• **What the task requires**:
Set out exactly every line of the entries below, starting at the line that holds "IC203: NOT 74HC14" and stopping after the line that holds "IC221: XNOR CD4077".

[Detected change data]
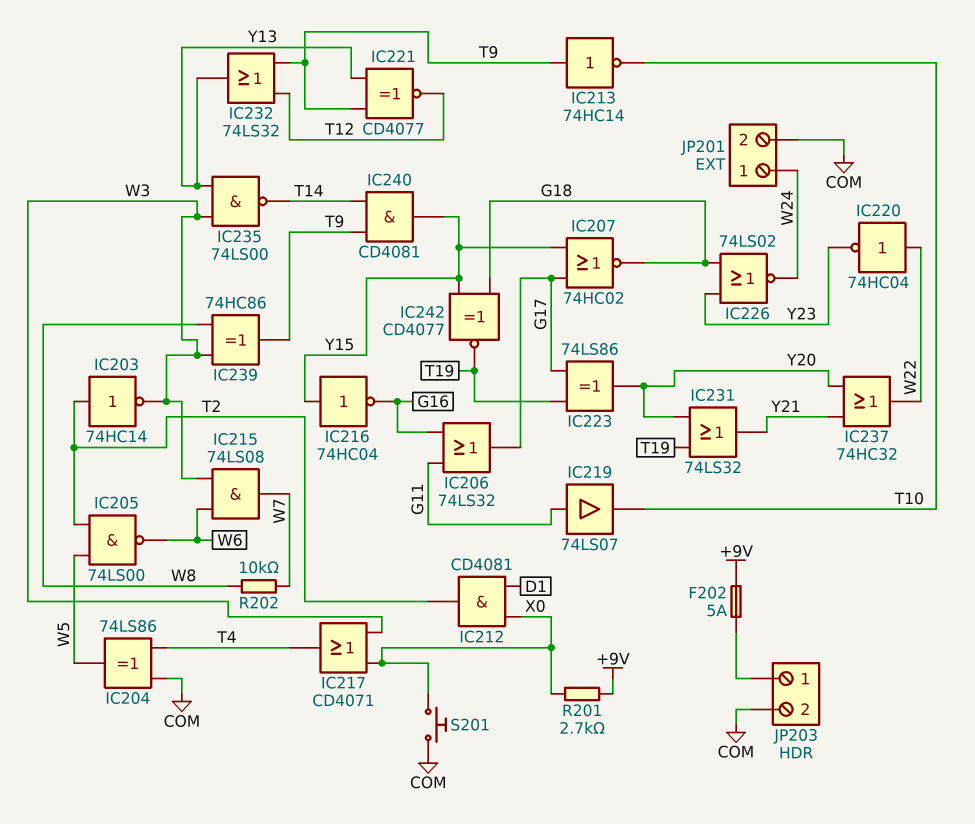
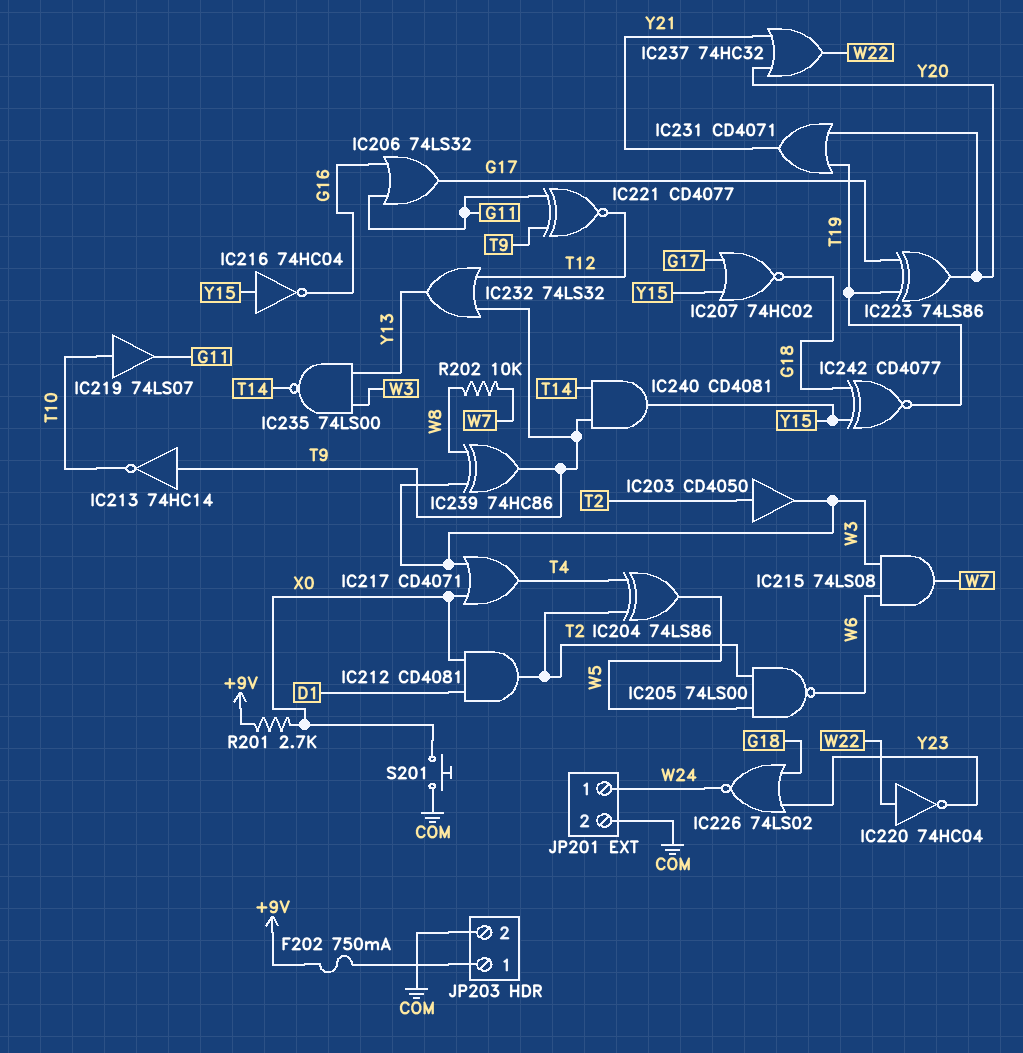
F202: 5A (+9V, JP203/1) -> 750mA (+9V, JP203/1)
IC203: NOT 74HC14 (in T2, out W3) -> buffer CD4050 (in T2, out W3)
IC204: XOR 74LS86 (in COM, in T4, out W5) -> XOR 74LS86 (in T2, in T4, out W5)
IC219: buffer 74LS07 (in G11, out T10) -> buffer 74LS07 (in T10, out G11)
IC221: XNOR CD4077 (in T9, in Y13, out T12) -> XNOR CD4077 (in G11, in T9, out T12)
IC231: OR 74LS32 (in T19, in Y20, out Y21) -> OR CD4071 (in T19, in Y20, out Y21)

• **Answer section**:
IC203: NOT 74HC14 (in T2, out W3) -> buffer CD4050 (in T2, out W3)
IC204: XOR 74LS86 (in COM, in T4, out W5) -> XOR 74LS86 (in T2, in T4, out W5)
IC219: buffer 74LS07 (in G11, out T10) -> buffer 74LS07 (in T10, out G11)
IC221: XNOR CD4077 (in T9, in Y13, out T12) -> XNOR CD4077 (in G11, in T9, out T12)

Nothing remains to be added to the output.